Exercise requirements:
For each line in the data below that holds "cube", return a copy.

[Records from a collection]
• • •
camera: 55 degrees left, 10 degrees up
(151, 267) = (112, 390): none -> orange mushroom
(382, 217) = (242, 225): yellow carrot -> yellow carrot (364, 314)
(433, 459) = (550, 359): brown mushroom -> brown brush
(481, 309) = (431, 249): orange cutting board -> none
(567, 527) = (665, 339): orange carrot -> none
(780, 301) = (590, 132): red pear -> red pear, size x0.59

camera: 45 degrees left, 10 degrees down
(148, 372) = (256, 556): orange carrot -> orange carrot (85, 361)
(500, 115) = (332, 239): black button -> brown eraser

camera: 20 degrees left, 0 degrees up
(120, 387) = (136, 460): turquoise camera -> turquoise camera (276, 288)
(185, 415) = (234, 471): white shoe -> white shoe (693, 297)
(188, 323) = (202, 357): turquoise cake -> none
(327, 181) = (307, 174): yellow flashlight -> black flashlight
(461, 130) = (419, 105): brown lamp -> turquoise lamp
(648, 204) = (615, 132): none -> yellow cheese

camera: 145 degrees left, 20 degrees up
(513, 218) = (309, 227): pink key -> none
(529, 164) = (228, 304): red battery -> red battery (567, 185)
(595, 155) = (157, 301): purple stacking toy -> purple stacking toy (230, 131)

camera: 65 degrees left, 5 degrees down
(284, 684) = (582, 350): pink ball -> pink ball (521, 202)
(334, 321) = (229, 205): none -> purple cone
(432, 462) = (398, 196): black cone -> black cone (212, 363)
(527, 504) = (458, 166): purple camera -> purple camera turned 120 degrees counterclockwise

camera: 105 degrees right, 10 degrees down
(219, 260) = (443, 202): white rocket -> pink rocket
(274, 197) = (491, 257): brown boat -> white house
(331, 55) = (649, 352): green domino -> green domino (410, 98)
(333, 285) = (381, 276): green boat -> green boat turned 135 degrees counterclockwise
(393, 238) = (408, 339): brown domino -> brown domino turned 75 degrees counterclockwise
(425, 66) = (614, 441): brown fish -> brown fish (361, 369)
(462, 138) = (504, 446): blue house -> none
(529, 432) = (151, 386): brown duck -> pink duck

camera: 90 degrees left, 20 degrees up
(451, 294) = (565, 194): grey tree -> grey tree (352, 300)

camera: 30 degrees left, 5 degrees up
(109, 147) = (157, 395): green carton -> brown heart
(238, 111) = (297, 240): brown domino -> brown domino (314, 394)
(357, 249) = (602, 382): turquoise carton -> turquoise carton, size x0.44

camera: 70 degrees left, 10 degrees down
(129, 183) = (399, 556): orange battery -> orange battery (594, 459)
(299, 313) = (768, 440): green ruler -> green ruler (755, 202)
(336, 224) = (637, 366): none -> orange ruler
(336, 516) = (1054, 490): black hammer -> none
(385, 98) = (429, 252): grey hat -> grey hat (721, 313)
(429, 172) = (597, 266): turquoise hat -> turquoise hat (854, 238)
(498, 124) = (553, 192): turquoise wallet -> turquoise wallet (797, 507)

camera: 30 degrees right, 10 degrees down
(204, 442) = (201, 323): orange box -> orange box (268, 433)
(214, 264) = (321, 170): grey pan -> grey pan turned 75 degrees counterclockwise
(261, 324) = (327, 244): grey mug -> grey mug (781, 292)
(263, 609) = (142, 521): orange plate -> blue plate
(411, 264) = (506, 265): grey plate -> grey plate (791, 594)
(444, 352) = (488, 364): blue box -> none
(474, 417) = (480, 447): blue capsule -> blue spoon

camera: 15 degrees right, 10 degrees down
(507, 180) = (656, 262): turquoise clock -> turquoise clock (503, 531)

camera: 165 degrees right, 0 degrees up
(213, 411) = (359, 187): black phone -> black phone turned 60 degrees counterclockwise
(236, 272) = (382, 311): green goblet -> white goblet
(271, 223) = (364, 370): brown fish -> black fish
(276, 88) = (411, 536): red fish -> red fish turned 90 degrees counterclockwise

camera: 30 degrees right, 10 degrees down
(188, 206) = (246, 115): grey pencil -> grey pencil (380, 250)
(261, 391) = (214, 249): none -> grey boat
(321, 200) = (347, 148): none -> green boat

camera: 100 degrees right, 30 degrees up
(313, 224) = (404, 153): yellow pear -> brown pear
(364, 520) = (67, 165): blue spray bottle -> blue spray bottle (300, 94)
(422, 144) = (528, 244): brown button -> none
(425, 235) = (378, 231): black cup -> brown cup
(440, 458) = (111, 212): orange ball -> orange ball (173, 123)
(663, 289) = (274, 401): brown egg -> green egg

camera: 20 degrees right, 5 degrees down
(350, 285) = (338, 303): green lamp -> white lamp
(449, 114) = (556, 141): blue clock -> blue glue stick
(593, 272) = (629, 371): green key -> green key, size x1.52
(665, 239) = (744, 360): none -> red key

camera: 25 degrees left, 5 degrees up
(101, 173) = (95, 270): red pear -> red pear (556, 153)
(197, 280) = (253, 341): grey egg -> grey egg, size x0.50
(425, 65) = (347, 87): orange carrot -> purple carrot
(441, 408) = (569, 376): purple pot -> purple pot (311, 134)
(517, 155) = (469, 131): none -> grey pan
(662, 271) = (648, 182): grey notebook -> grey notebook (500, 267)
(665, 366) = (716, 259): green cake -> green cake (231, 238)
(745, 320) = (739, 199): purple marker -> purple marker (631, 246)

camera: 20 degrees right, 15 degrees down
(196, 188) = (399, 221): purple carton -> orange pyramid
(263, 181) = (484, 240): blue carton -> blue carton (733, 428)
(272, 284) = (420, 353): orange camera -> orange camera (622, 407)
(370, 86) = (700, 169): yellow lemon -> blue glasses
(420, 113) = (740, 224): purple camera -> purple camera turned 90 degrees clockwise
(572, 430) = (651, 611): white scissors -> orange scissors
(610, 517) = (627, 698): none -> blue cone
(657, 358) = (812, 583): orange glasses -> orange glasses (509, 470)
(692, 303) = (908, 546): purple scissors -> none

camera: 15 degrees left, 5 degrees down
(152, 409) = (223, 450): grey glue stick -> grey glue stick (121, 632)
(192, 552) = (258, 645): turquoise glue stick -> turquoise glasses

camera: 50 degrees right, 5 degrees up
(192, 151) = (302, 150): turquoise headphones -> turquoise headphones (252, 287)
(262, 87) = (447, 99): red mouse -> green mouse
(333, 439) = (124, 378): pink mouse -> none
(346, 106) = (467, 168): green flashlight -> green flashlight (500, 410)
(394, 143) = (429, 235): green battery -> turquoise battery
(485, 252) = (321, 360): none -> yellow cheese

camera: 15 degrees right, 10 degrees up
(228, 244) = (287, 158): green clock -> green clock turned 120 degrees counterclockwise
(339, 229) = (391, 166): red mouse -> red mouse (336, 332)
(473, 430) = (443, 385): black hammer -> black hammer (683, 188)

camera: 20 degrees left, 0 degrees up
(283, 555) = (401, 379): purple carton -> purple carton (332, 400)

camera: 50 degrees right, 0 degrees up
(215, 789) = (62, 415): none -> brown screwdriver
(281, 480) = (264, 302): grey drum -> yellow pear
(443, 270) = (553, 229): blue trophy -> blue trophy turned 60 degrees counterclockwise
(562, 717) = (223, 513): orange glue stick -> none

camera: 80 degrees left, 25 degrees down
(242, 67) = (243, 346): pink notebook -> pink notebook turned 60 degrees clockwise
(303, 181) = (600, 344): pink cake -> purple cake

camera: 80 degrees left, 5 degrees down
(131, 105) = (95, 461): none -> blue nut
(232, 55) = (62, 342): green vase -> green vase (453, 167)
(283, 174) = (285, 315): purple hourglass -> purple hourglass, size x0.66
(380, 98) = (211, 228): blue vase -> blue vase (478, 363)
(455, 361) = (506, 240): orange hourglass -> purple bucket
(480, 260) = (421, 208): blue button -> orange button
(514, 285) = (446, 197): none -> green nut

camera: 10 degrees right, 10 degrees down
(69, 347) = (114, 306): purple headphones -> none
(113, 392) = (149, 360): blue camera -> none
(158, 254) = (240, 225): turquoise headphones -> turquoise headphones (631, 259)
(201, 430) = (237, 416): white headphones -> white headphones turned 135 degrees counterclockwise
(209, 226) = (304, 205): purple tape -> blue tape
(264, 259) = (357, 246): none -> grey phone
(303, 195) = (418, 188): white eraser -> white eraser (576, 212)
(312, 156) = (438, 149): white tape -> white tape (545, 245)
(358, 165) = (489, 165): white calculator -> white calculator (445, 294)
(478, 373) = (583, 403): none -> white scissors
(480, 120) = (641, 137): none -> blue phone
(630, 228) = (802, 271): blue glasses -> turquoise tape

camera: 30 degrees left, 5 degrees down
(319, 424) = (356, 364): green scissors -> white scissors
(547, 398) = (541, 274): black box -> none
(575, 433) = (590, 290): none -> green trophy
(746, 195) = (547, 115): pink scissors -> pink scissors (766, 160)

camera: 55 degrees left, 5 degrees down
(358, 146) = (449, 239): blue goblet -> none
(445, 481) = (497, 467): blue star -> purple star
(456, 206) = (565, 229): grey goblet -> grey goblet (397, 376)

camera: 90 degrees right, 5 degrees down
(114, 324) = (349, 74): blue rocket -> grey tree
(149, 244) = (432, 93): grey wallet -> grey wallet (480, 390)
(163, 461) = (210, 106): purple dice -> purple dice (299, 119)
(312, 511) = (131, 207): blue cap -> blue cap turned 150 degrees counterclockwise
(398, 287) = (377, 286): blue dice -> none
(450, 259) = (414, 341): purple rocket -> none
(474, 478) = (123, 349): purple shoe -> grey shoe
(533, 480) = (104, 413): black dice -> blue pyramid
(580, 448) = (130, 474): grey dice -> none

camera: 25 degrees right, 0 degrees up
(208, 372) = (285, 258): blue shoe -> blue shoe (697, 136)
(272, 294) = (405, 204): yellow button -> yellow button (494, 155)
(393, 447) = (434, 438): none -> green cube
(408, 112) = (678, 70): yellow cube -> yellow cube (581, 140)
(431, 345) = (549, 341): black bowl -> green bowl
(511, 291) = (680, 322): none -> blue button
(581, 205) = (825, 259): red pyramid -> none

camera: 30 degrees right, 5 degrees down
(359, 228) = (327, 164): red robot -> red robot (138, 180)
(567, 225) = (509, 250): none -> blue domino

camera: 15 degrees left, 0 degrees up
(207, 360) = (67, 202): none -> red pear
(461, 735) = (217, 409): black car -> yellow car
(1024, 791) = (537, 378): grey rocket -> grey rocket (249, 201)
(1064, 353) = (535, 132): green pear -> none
• • •
Result for this task:
(393, 447) = (434, 438): none -> green cube
(408, 112) = (678, 70): yellow cube -> yellow cube (581, 140)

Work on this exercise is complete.